What you will do:
Write out the full listing exactly as given, minus the images.

*** Input records

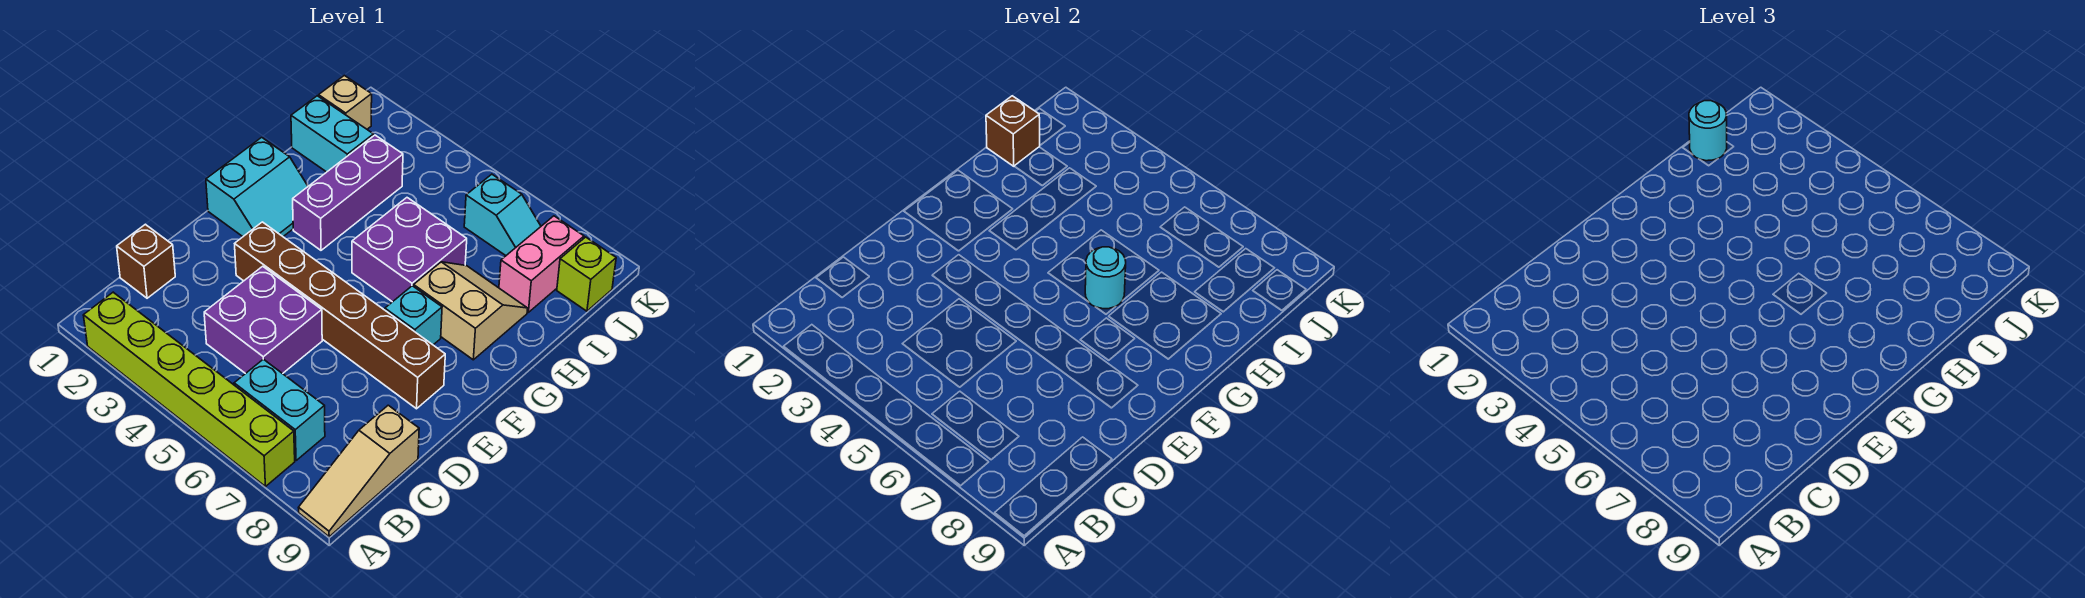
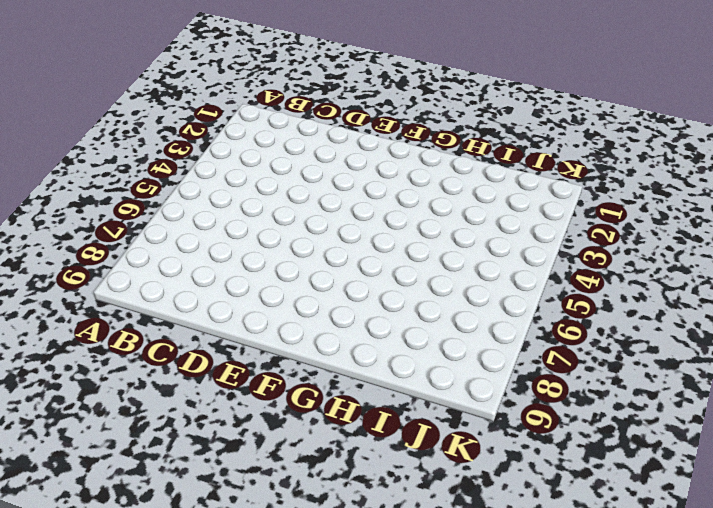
none -> lime brick A2:A7 level 1
none -> tan slope A9:C9 level 1 top C
none -> cyan brick B6:B7 level 1

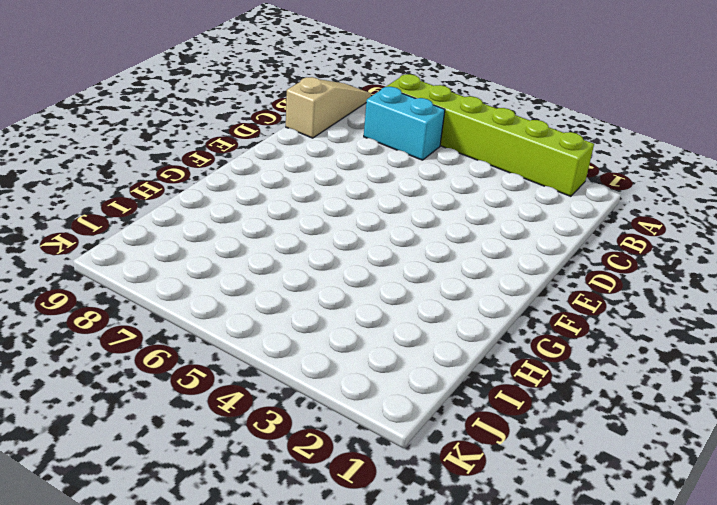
none -> brown brick C1 level 1
none -> purple brick C4:D5 level 1
none -> brown brick E3:E8 level 1

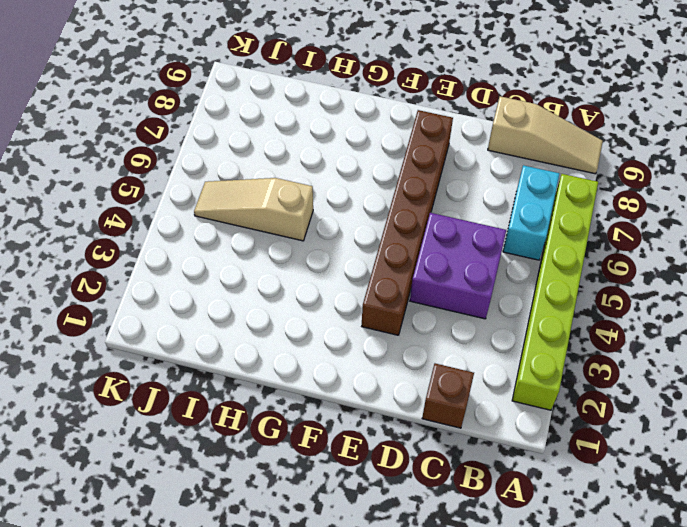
tan slope H5:J5 level 1 top H -> purple brick G5:H6 level 1
none -> cyan slope F1:G2 level 1 top 1
none -> cyan brick F7 level 1
none -> purple brick G3:I3 level 1

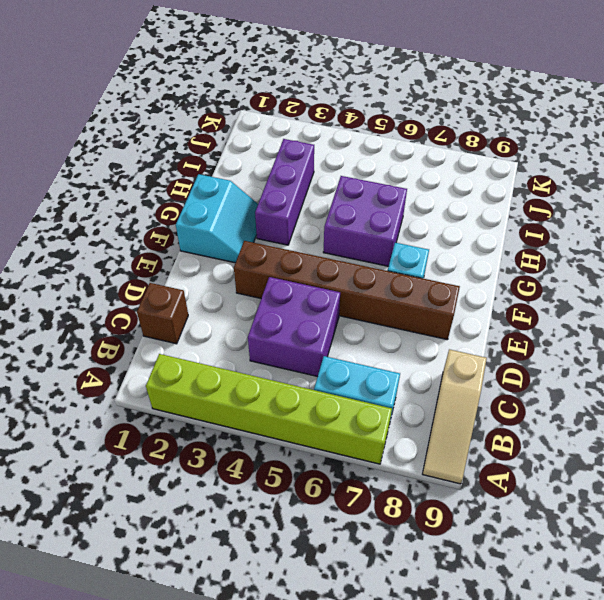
none -> tan slope G7:H8 level 1 top G
none -> cyan brick I1:I2 level 1
none -> pink brick I8:J8 level 1

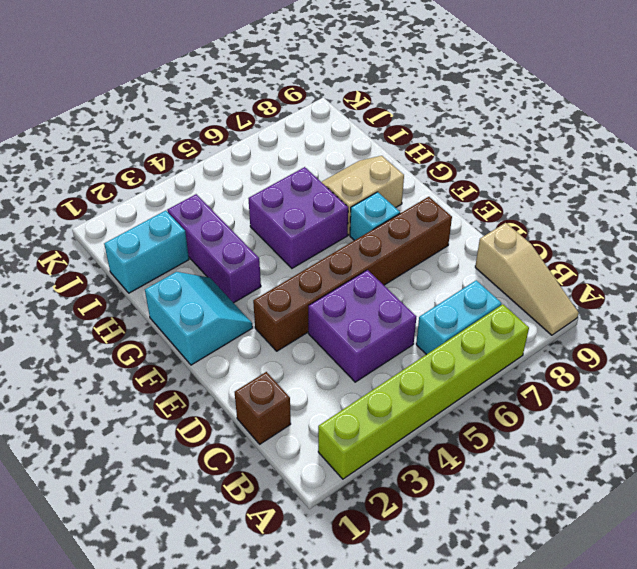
none -> pink brick I8:J8 level 1
none -> tan brick J1 level 1
none -> cyan slope J6:J7 level 1 top 6

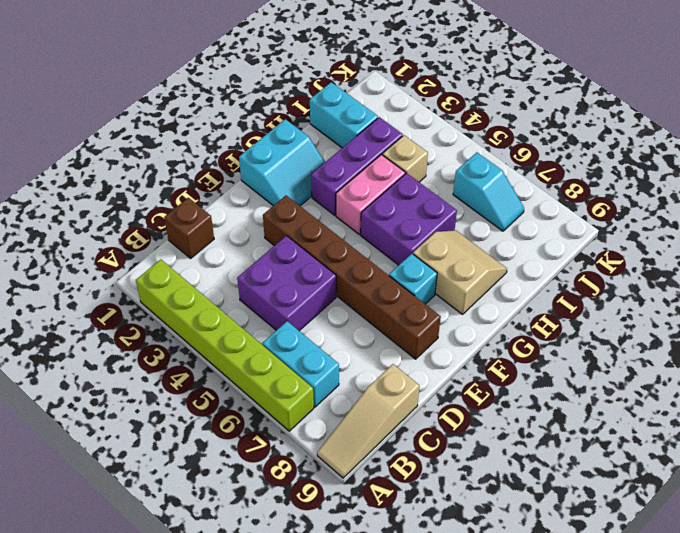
pink brick G4:H4 level 1 -> pink brick I8:J8 level 1
tan brick I4 level 1 -> tan brick J1 level 1
none -> lime brick J9 level 1
none -> cyan round brick G6 level 2
none -> brown brick I1 level 2

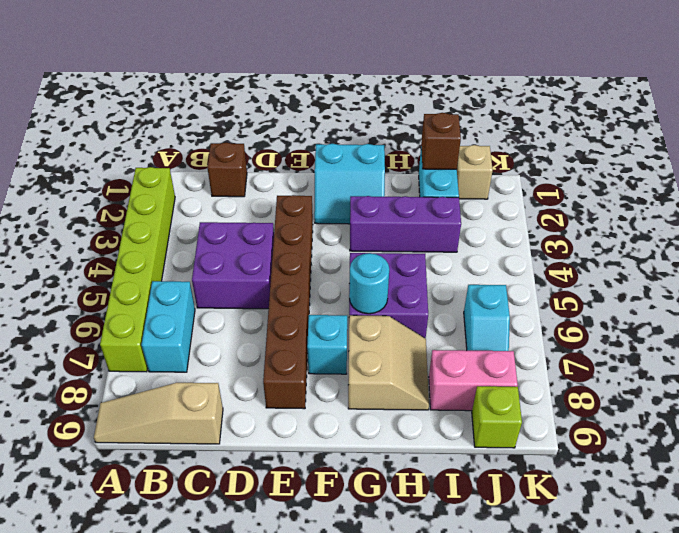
none -> cyan round brick I1 level 3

******

Expected answer:
none -> lime brick A2:A7 level 1
none -> tan slope A9:C9 level 1 top C
none -> cyan brick B6:B7 level 1

none -> brown brick C1 level 1
none -> purple brick C4:D5 level 1
none -> brown brick E3:E8 level 1

tan slope H5:J5 level 1 top H -> purple brick G5:H6 level 1
none -> cyan slope F1:G2 level 1 top 1
none -> cyan brick F7 level 1
none -> purple brick G3:I3 level 1

none -> tan slope G7:H8 level 1 top G
none -> cyan brick I1:I2 level 1
none -> pink brick I8:J8 level 1

none -> pink brick I8:J8 level 1
none -> tan brick J1 level 1
none -> cyan slope J6:J7 level 1 top 6

pink brick G4:H4 level 1 -> pink brick I8:J8 level 1
tan brick I4 level 1 -> tan brick J1 level 1
none -> lime brick J9 level 1
none -> cyan round brick G6 level 2
none -> brown brick I1 level 2

none -> cyan round brick I1 level 3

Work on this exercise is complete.